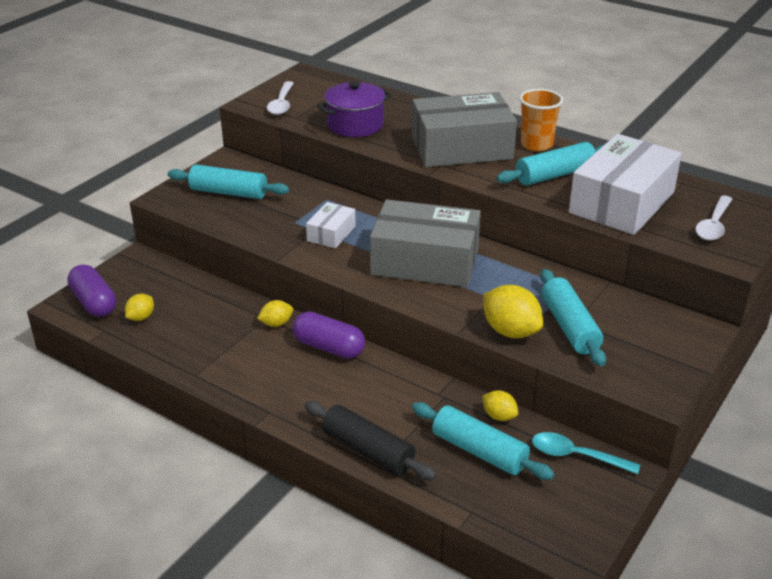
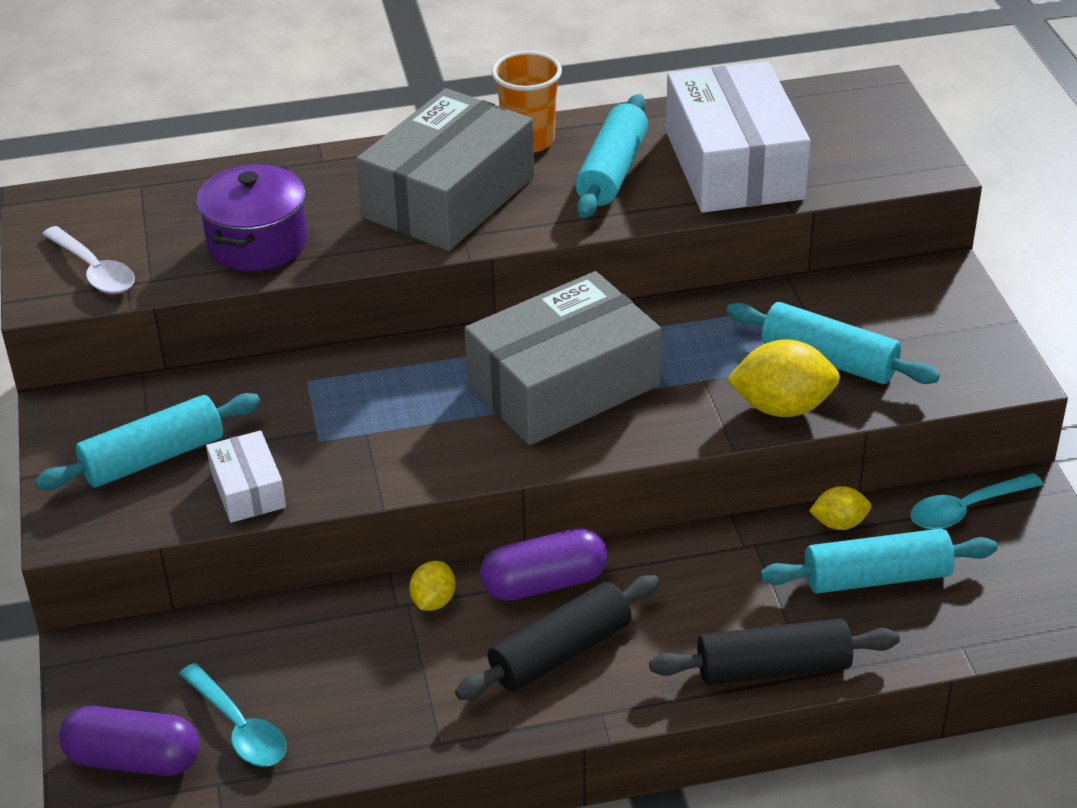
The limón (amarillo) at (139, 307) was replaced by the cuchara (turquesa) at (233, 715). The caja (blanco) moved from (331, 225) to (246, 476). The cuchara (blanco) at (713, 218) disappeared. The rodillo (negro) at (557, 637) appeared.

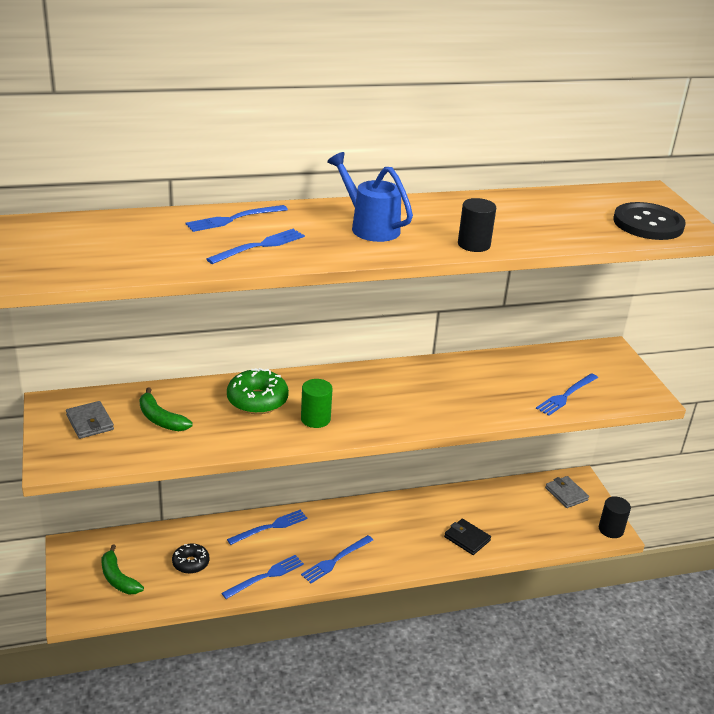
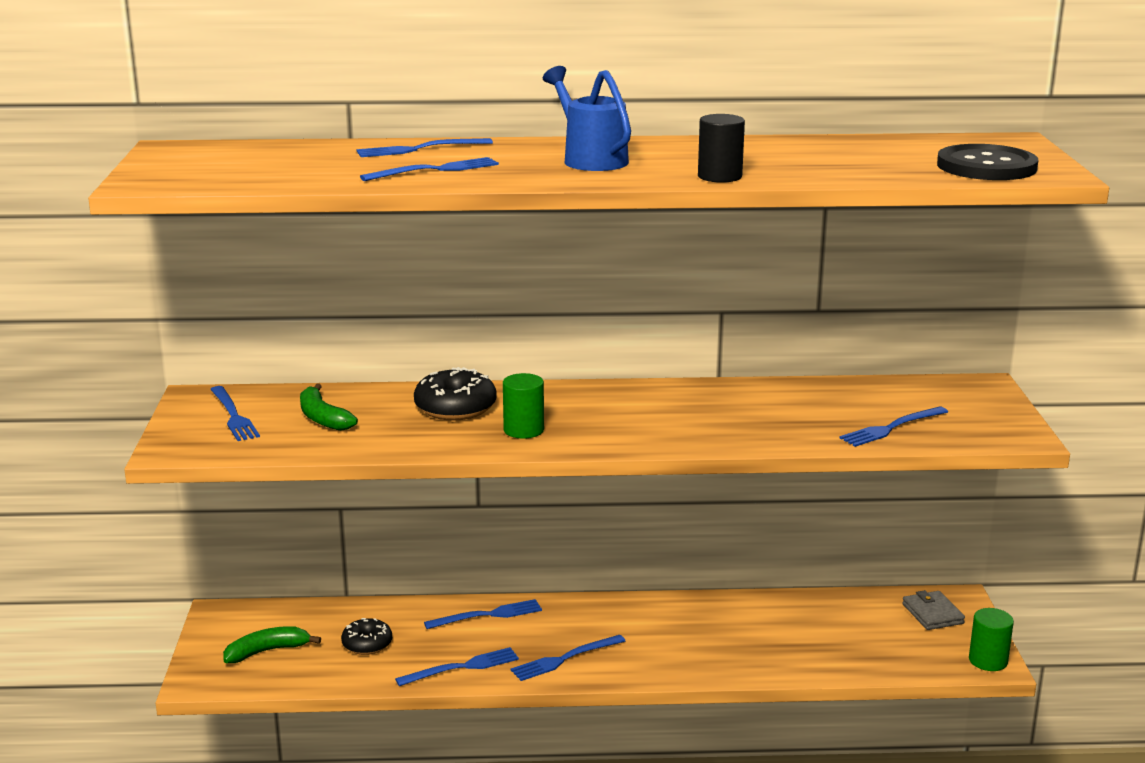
The cartera (gris) at (90, 420) was replaced by the tenedor (azul) at (235, 413). The plátano (verde) at (123, 569) turned 90 degrees clockwise. The rosquilla (verde) at (258, 391) became the rosquilla (negro) at (455, 393). The cartera (negro) at (467, 537) disappeared. The cilindro (negro) at (615, 517) became the cilindro (verde) at (991, 639).

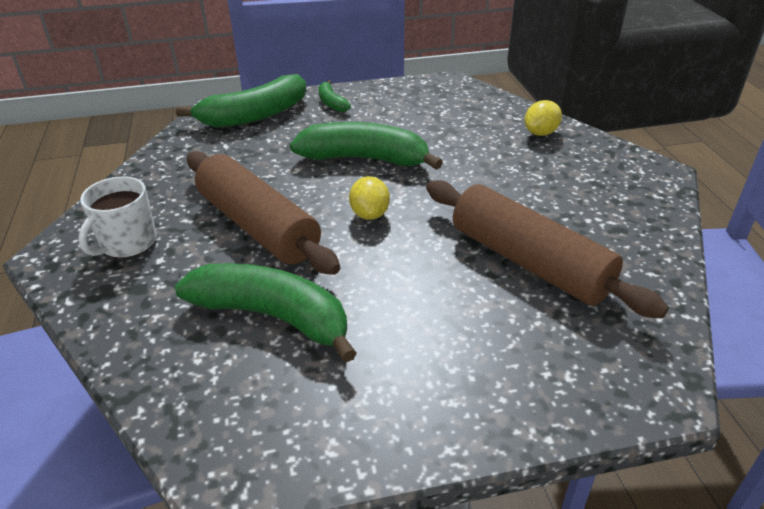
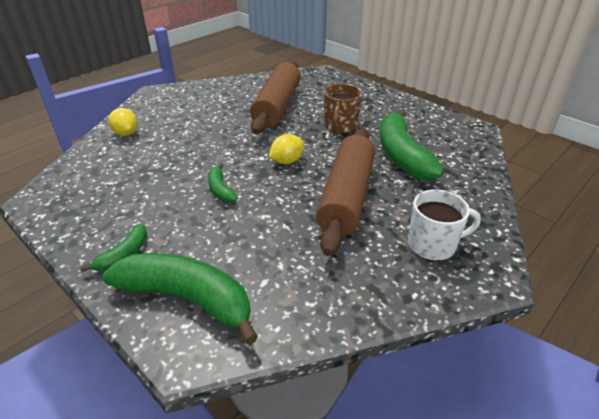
The plátano (verde) at (366, 146) changed to 0.48 times the size. The limón (amarillo) at (543, 118) turned 45 degrees clockwise. The taza (marrón) at (343, 108) appeared.

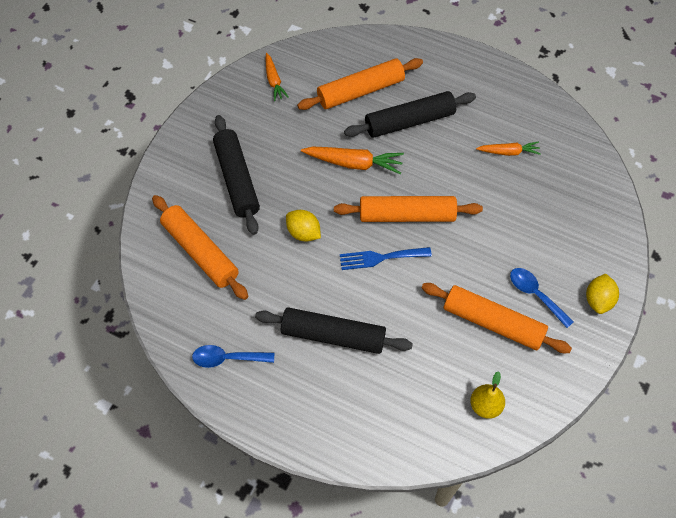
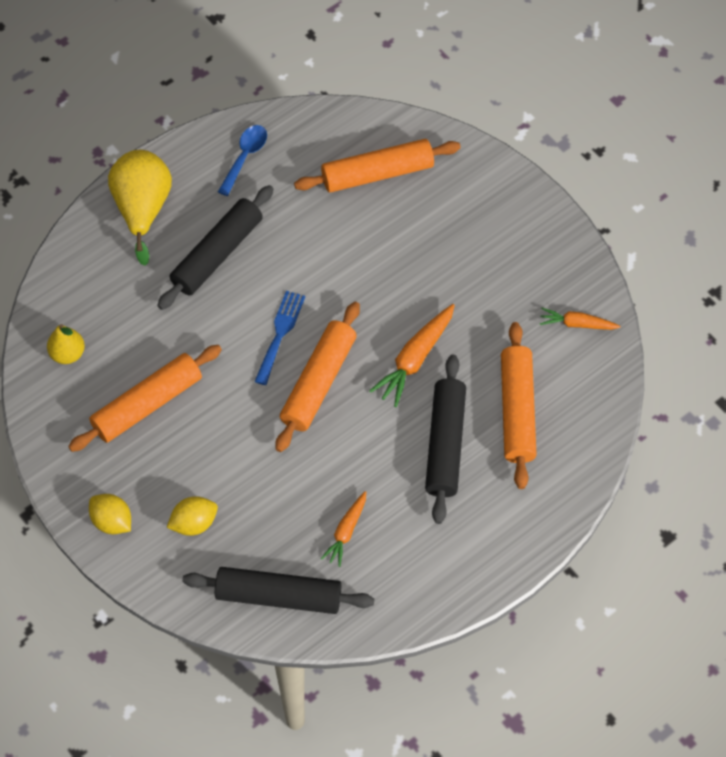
The rodillo (negro) moved from (236, 175) to (278, 590). The limón (amarillo) moved from (303, 226) to (192, 516). The cuchara (azul) at (542, 298) disappeared. The pera (amarillo) at (140, 208) appeared.

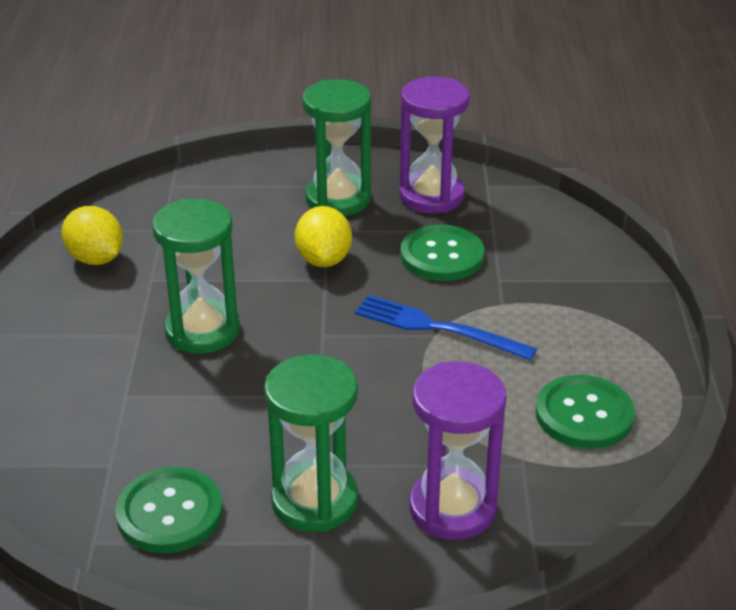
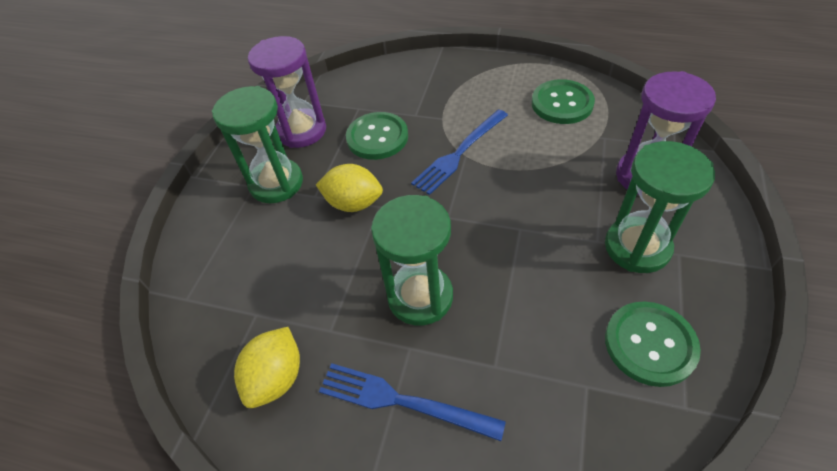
The limón (amarillo) at (92, 235) turned 45 degrees counterclockwise. The tenedor (azul) at (412, 402) appeared.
____
All of the records above should be reproduced exactly, with the pictures left out.

The limón (amarillo) at (139, 307) was replaced by the cuchara (turquesa) at (233, 715). The caja (blanco) moved from (331, 225) to (246, 476). The cuchara (blanco) at (713, 218) disappeared. The rodillo (negro) at (557, 637) appeared.

The cartera (gris) at (90, 420) was replaced by the tenedor (azul) at (235, 413). The plátano (verde) at (123, 569) turned 90 degrees clockwise. The rosquilla (verde) at (258, 391) became the rosquilla (negro) at (455, 393). The cartera (negro) at (467, 537) disappeared. The cilindro (negro) at (615, 517) became the cilindro (verde) at (991, 639).

The plátano (verde) at (366, 146) changed to 0.48 times the size. The limón (amarillo) at (543, 118) turned 45 degrees clockwise. The taza (marrón) at (343, 108) appeared.

The rodillo (negro) moved from (236, 175) to (278, 590). The limón (amarillo) moved from (303, 226) to (192, 516). The cuchara (azul) at (542, 298) disappeared. The pera (amarillo) at (140, 208) appeared.

The limón (amarillo) at (92, 235) turned 45 degrees counterclockwise. The tenedor (azul) at (412, 402) appeared.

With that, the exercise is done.